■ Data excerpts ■
+++
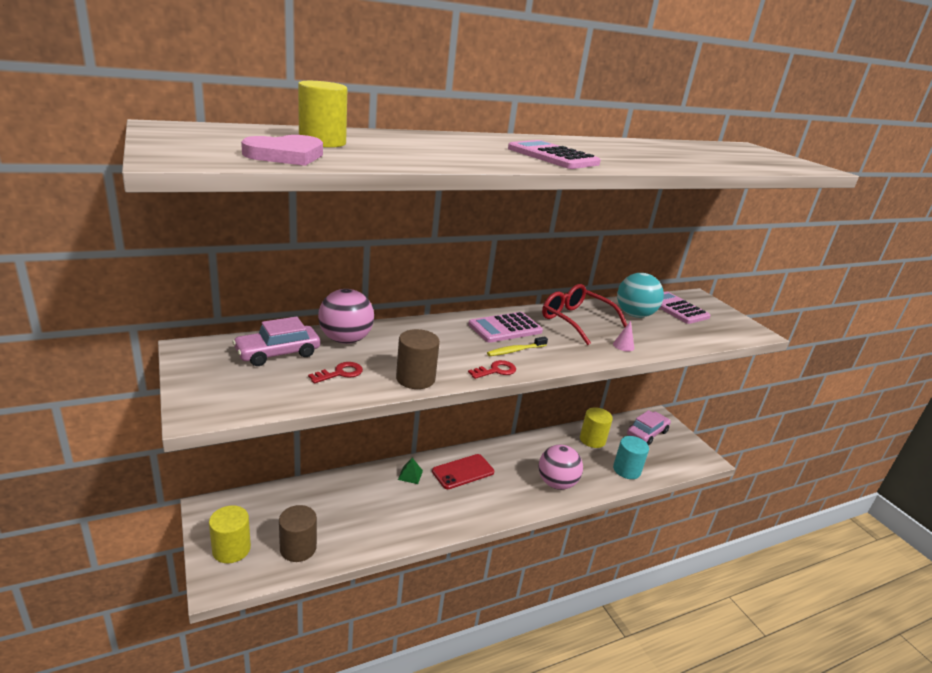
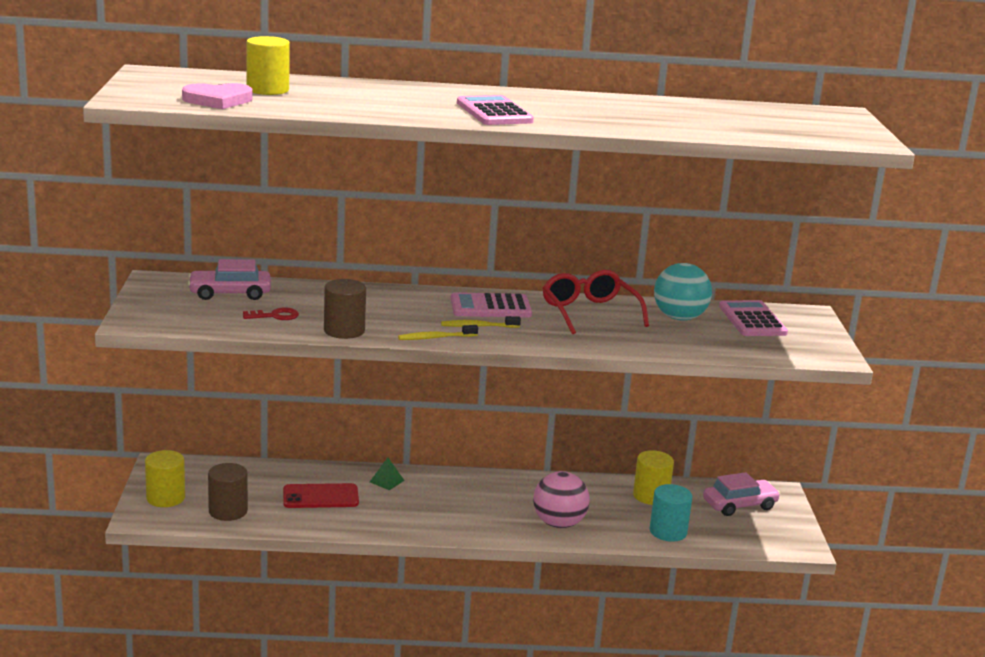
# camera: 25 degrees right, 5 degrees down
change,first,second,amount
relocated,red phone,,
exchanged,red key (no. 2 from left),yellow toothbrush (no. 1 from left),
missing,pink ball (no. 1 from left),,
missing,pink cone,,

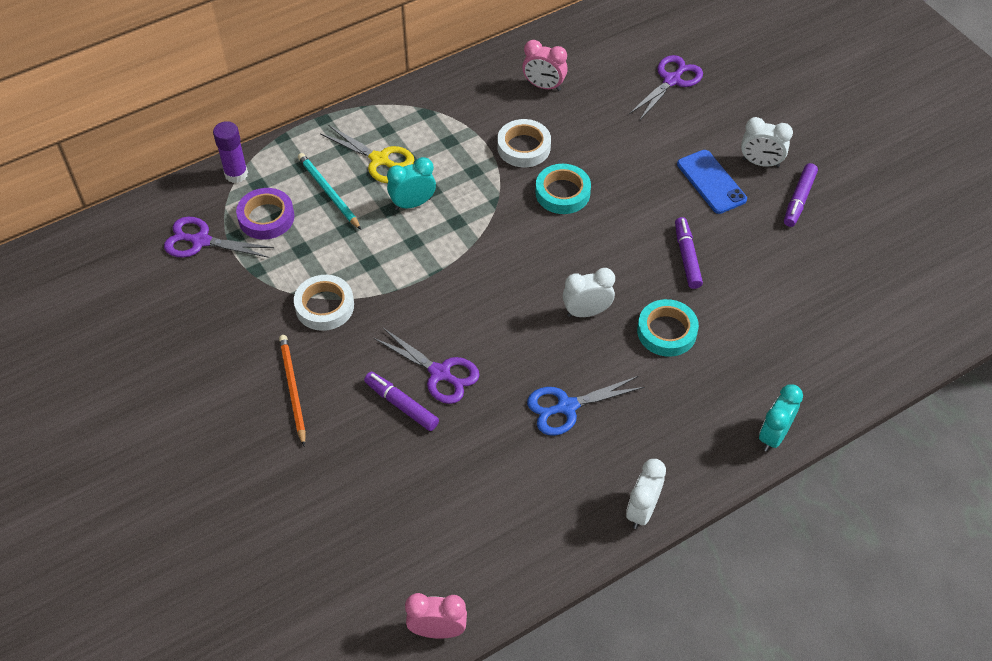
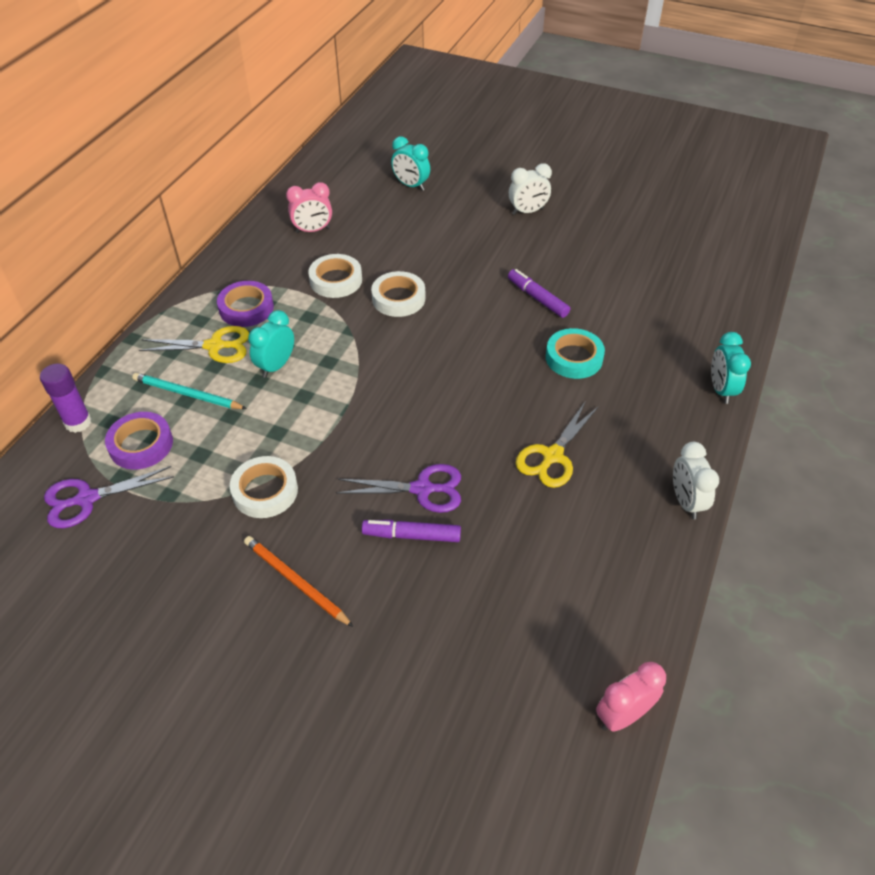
# camera: 35 degrees left, 5 degrees down
change,first,second,amount
appeared,,purple tape (no. 2 from left),
colour,turquoise tape (no. 1 from left),white tape (no. 3 from left),
exchanged,purple scissors (no. 3 from left),turquoise clock (no. 2 from left),
colour,blue scissors,yellow scissors (no. 2 from left),
missing,white clock (no. 1 from left),,
missing,blue phone,,
missing,purple marker (no. 3 from left),,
+++
■ INSTRUCTIONS FOR THE TASK ■
Output the data above exactly. Drop every picture.

■ ANSWER SPACE ■
# camera: 25 degrees right, 5 degrees down
change,first,second,amount
relocated,red phone,,
exchanged,red key (no. 2 from left),yellow toothbrush (no. 1 from left),
missing,pink ball (no. 1 from left),,
missing,pink cone,,

# camera: 35 degrees left, 5 degrees down
change,first,second,amount
appeared,,purple tape (no. 2 from left),
colour,turquoise tape (no. 1 from left),white tape (no. 3 from left),
exchanged,purple scissors (no. 3 from left),turquoise clock (no. 2 from left),
colour,blue scissors,yellow scissors (no. 2 from left),
missing,white clock (no. 1 from left),,
missing,blue phone,,
missing,purple marker (no. 3 from left),,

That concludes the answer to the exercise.